[Synthetic shape transformation data]
——
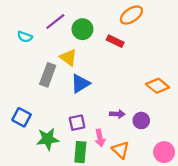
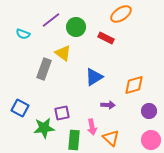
blue triangle: (80, 84) -> (94, 77), moved
orange diamond: (158, 86) -> (134, 85), moved, turned -55
purple circle: (141, 121) -> (149, 111), moved
purple square: (77, 123) -> (62, 113), moved

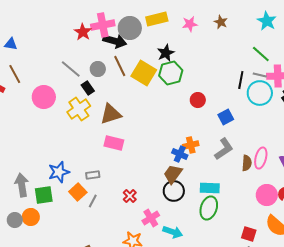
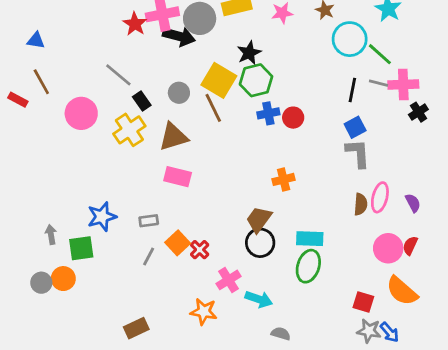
brown line: (120, 66) -> (213, 108), moved
gray circle: (98, 69) -> (179, 93), moved
cyan circle: (260, 93) -> (350, 39), moved
blue square: (226, 117) -> (355, 127), moved
gray L-shape: (224, 149) -> (358, 153), moved, turned -60
blue cross: (180, 154) -> (268, 113), moved, turned -35
gray arrow: (22, 185) -> (51, 235), size x0.6
orange square: (78, 192) -> (178, 243), moved

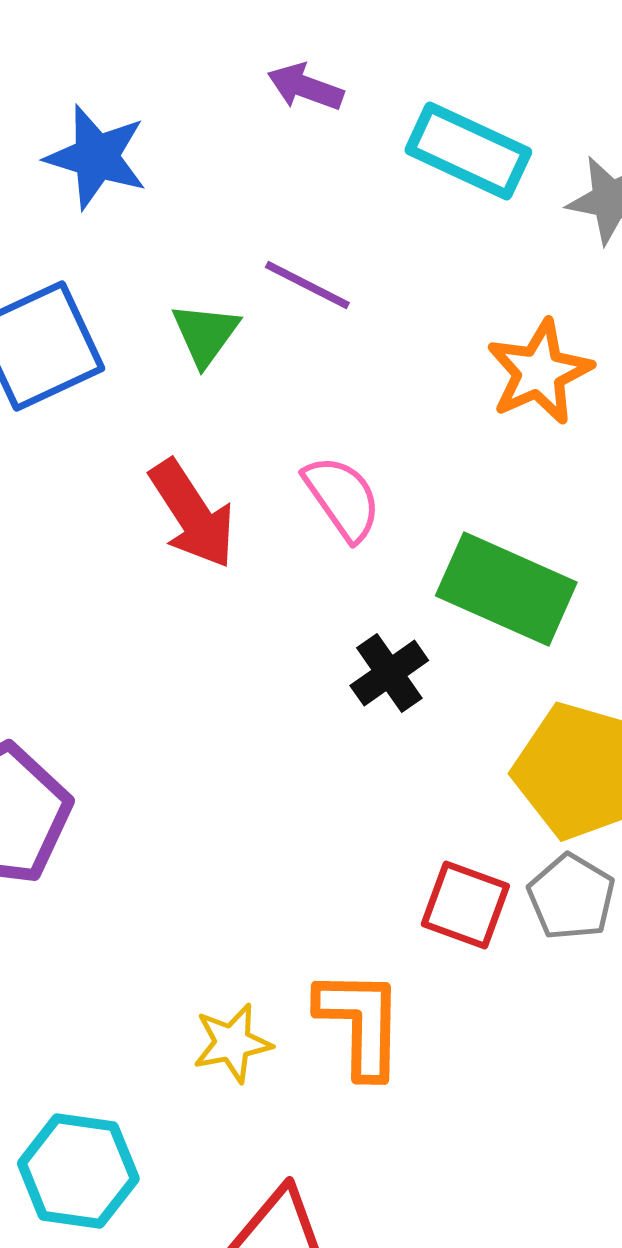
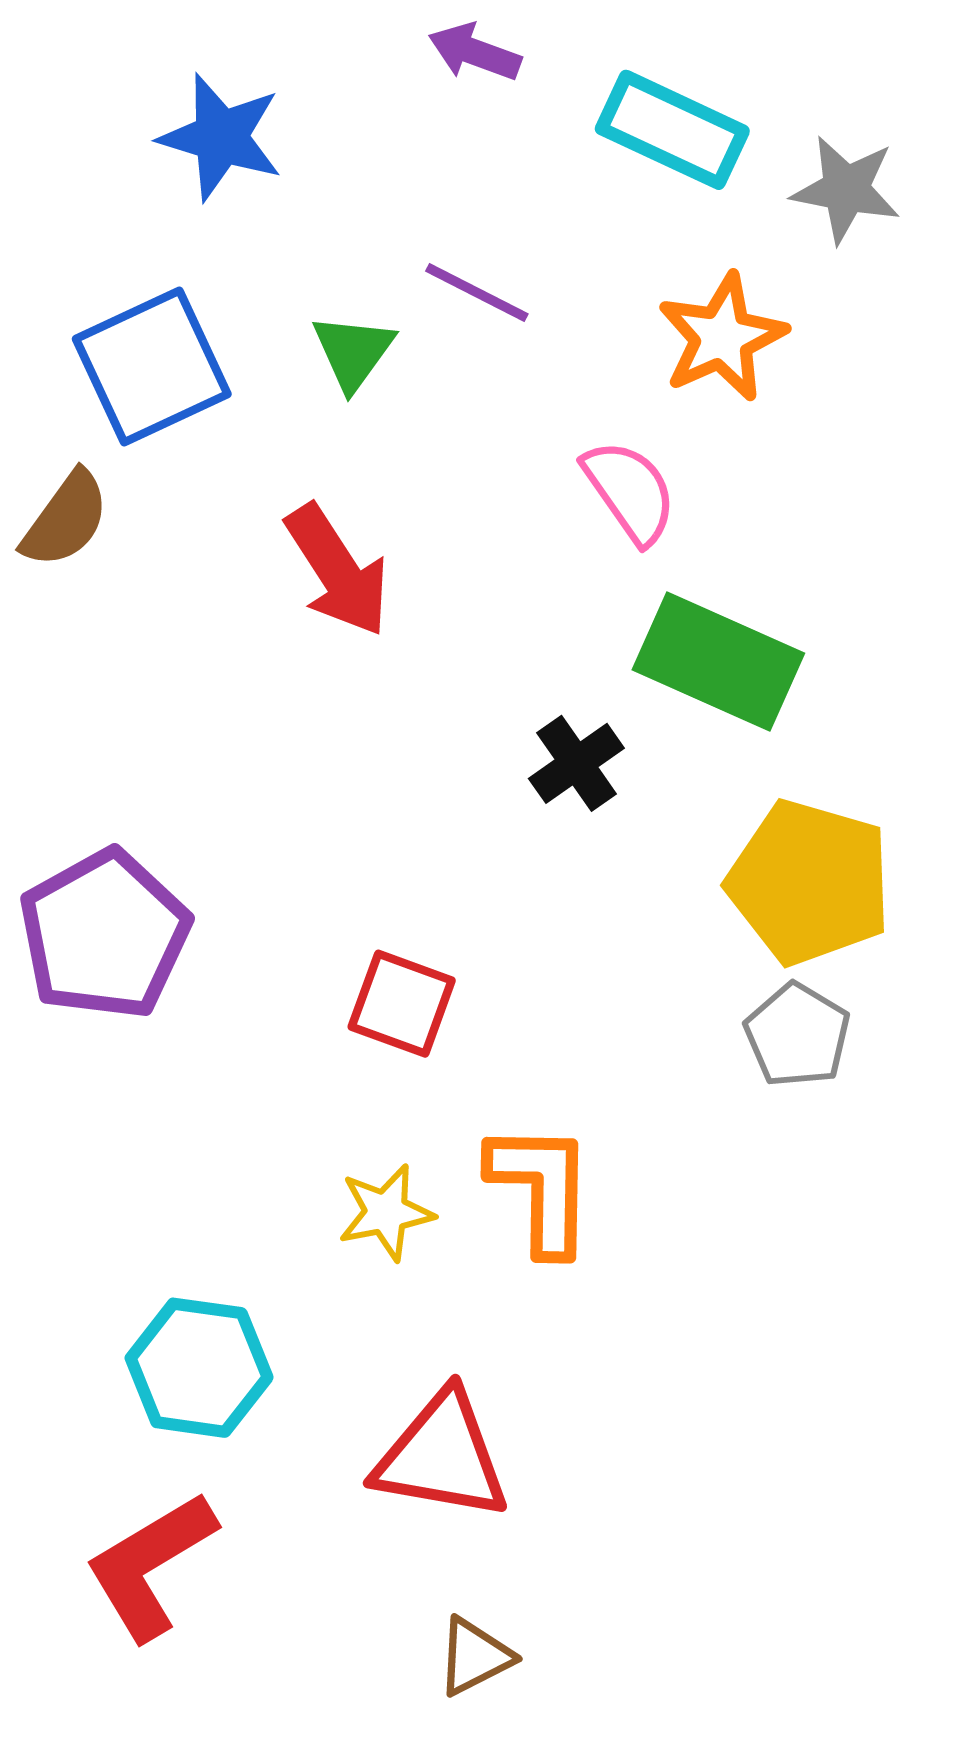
orange star: (539, 372) -> (722, 337), moved
pink semicircle: (342, 498) -> (630, 492), moved
red square: (465, 905) -> (402, 1004), moved

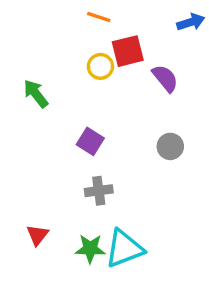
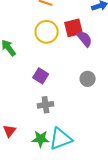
——
> [What you need to do] Copy the records above exactly, from the first line through the line containing "gray L-shape: (224, 149)", and leave out the pictures.

> [Exercise result]
blue triangle: (80, 84) -> (94, 77), moved
orange diamond: (158, 86) -> (134, 85), moved, turned -55
purple circle: (141, 121) -> (149, 111), moved
purple square: (77, 123) -> (62, 113), moved

brown line: (120, 66) -> (213, 108), moved
gray circle: (98, 69) -> (179, 93), moved
cyan circle: (260, 93) -> (350, 39), moved
blue square: (226, 117) -> (355, 127), moved
gray L-shape: (224, 149) -> (358, 153), moved, turned -60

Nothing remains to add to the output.